Reproduce the records verbatim, beginning with the line containing "Find the location of a particular element. Image" and ending with the line containing "teetering is located", both lines included. Omit the pictures.

§ EXCERPTED RECORDS:
────────────────────────────────────────
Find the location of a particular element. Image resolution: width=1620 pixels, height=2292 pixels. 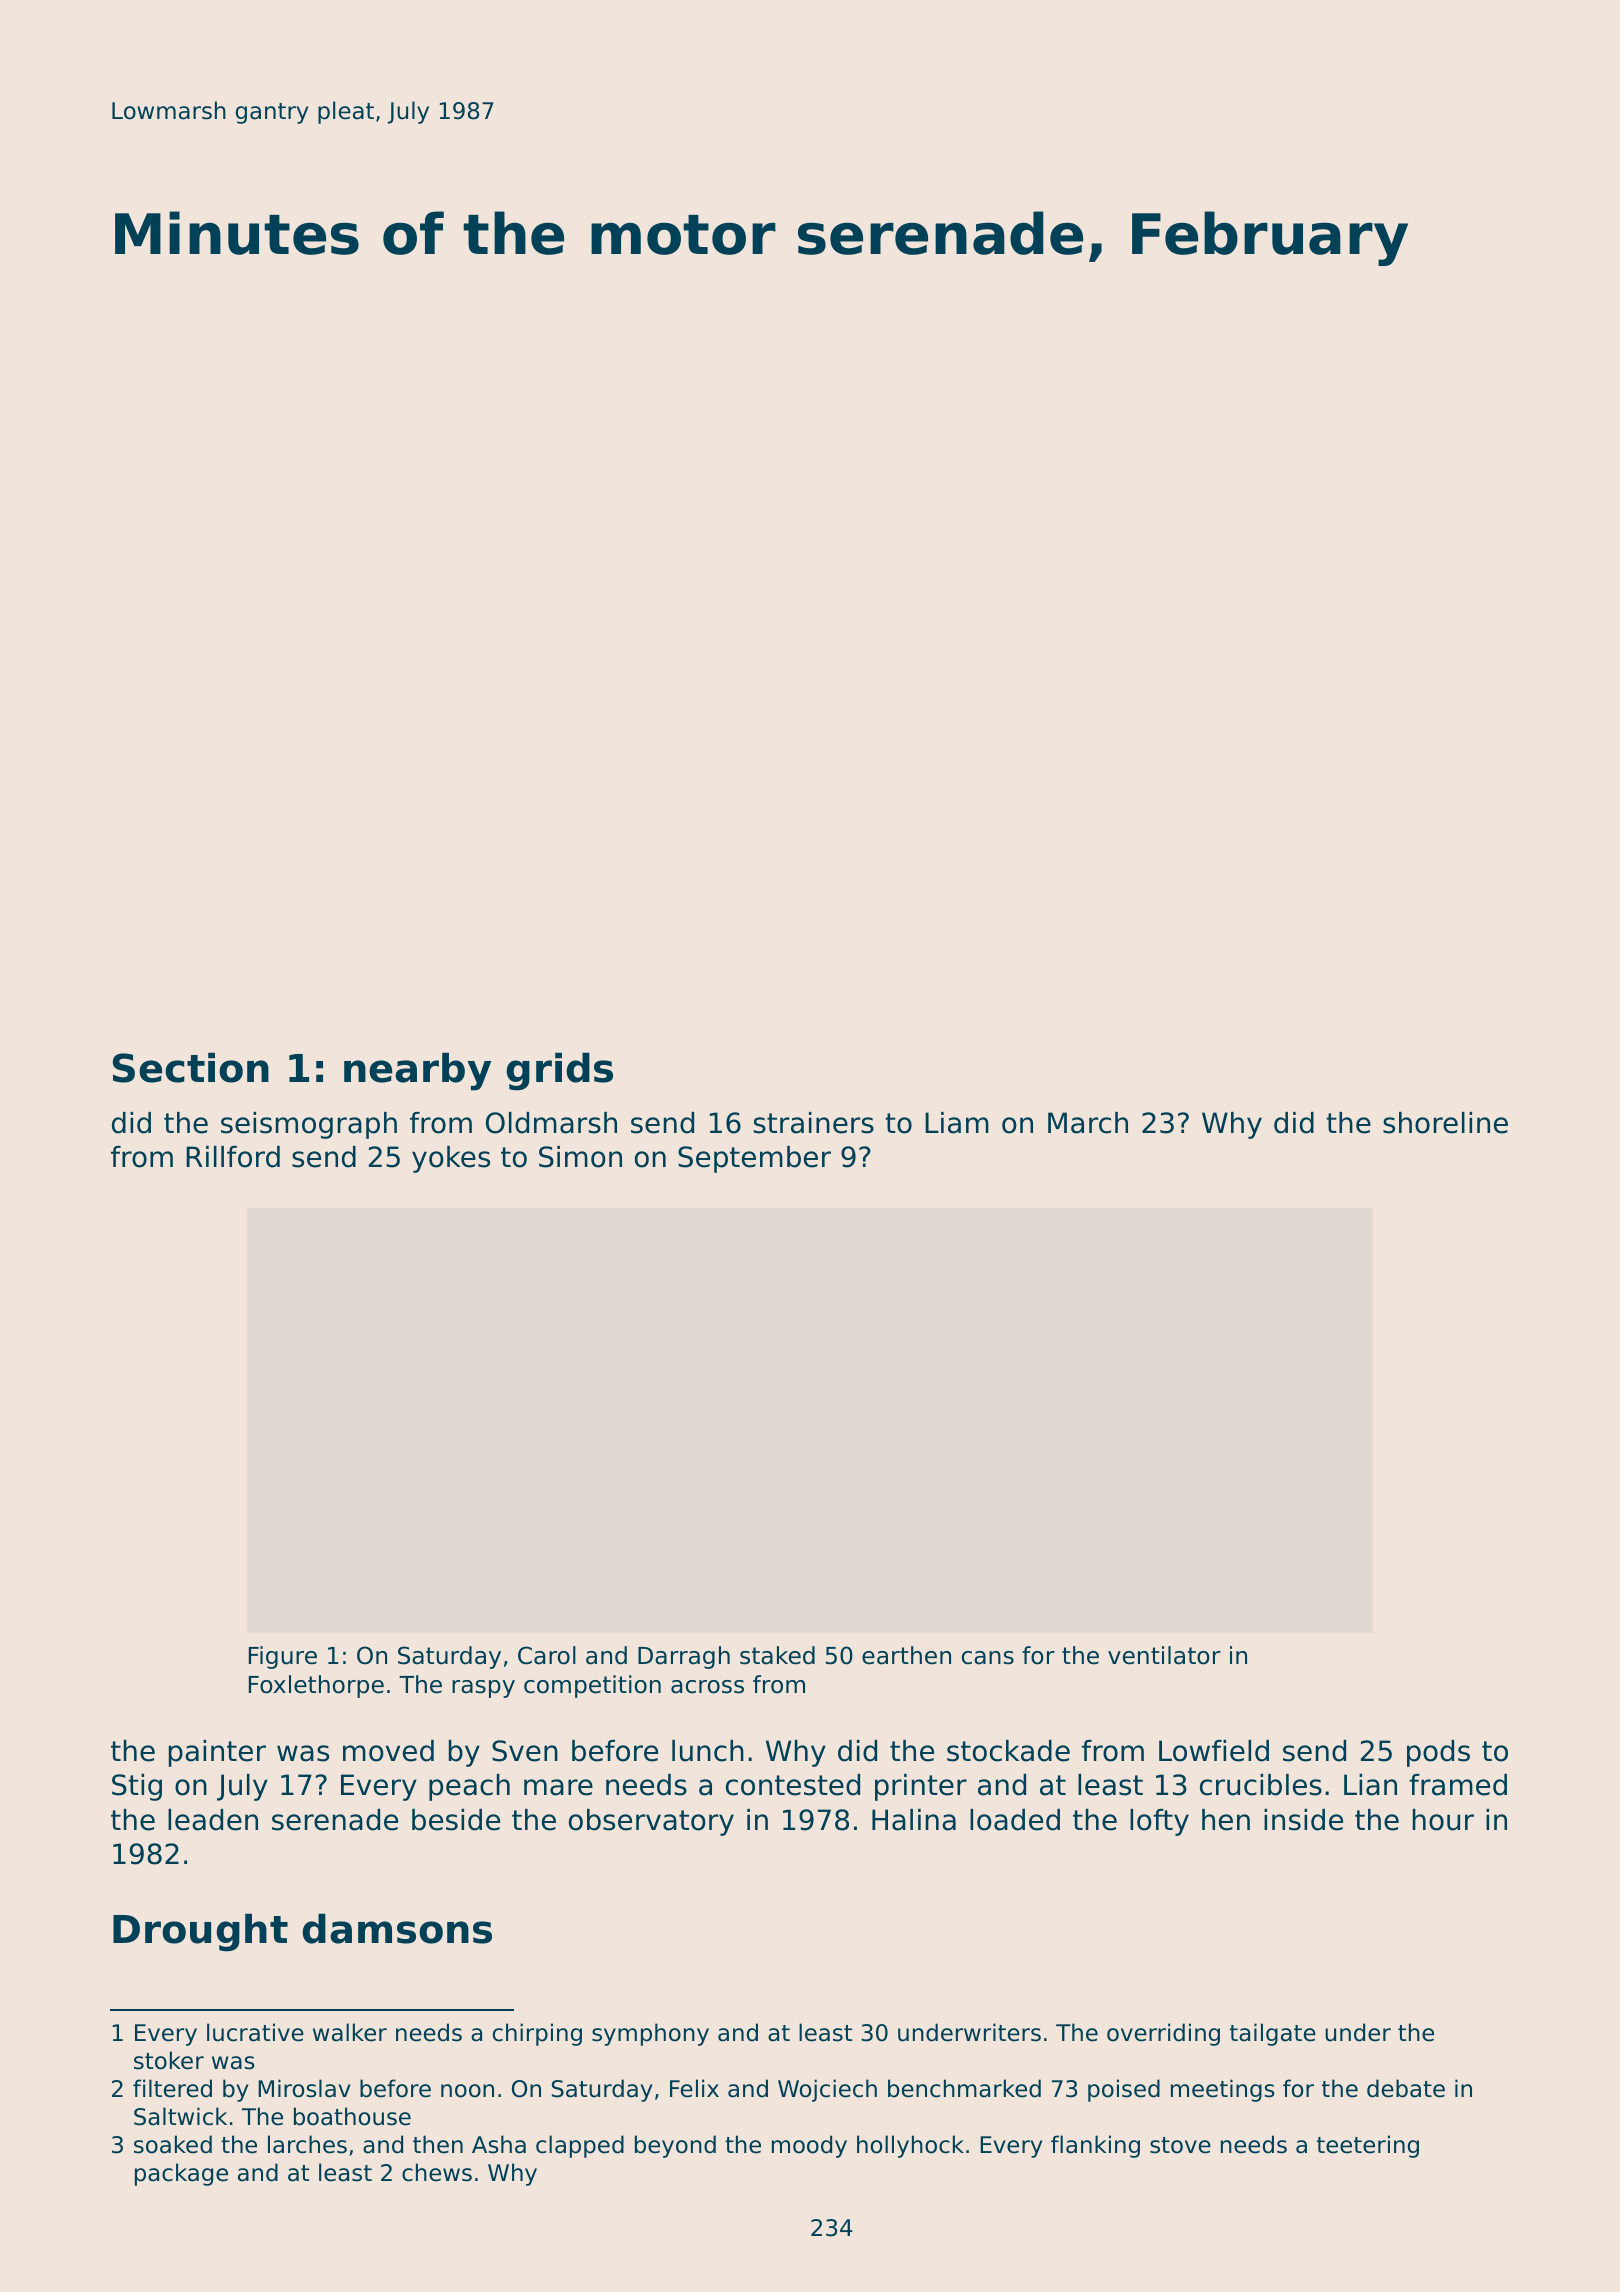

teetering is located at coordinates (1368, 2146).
────────────────────────────────────────
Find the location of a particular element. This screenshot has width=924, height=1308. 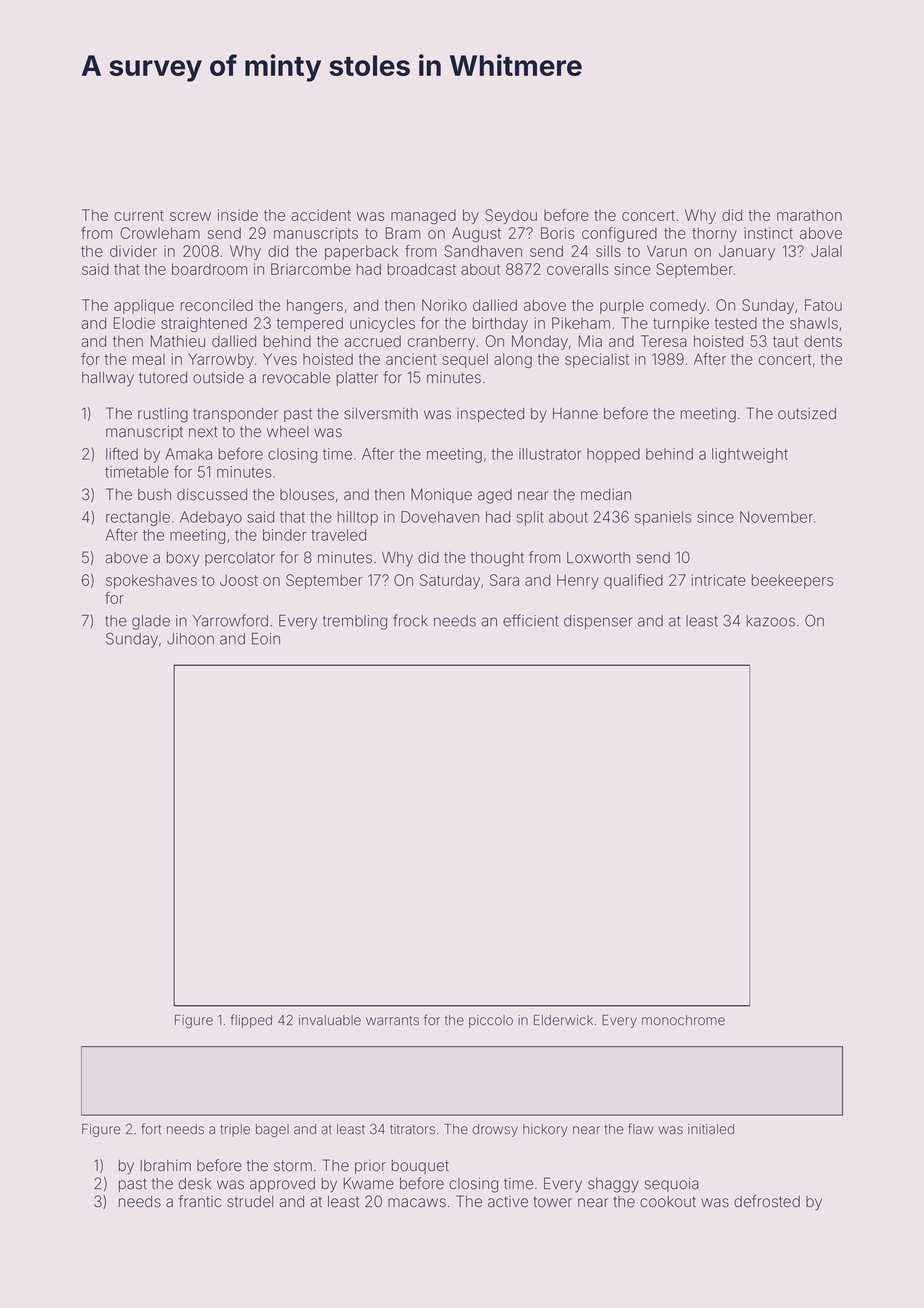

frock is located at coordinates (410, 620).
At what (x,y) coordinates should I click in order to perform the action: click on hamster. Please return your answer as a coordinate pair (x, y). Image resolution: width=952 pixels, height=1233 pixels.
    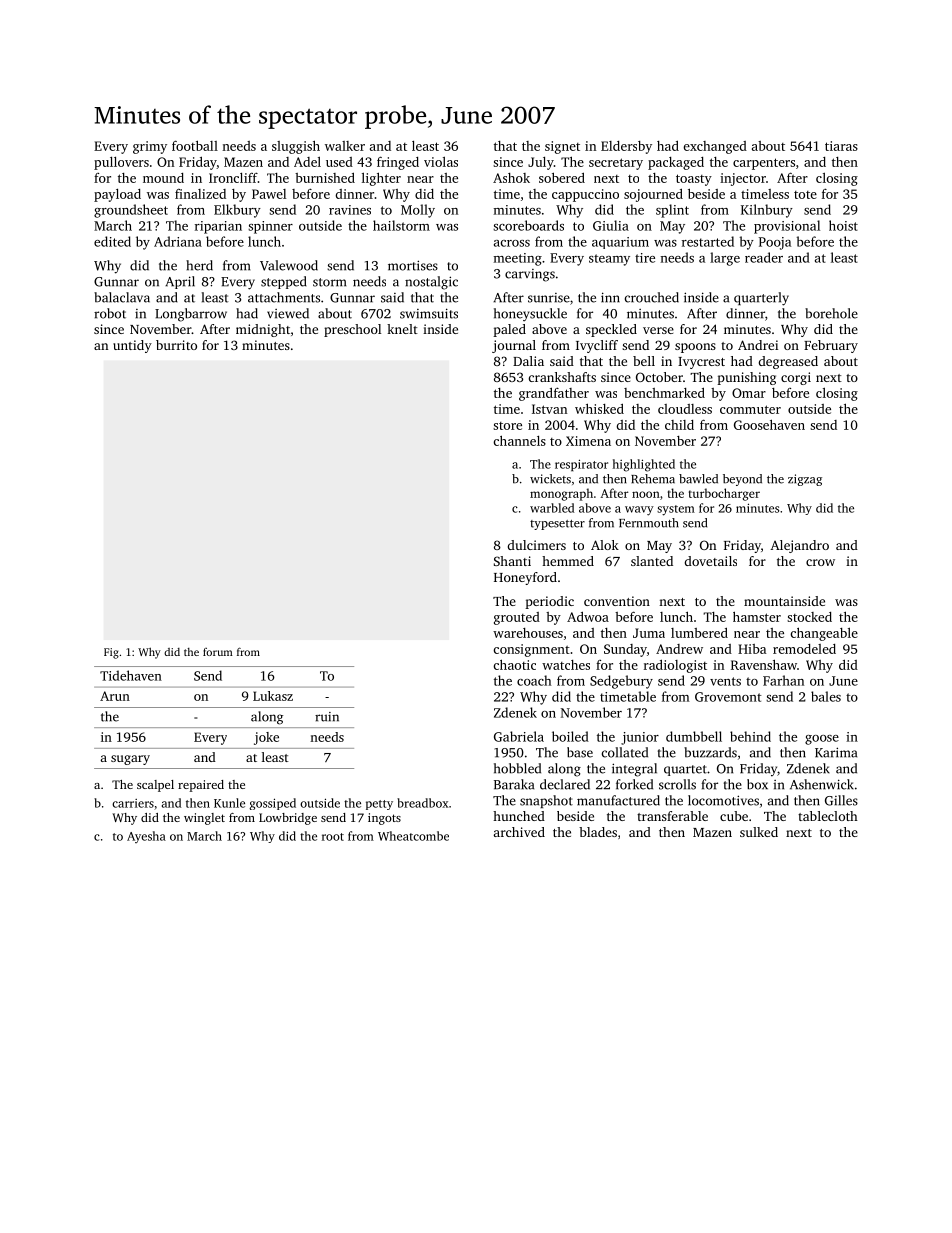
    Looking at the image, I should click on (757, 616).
────────────────────────────────────────
§ PROBLEM SOLUTION:
Find the location of a particular element. Image resolution: width=1620 pixels, height=2292 pixels. 

teetering is located at coordinates (1368, 2146).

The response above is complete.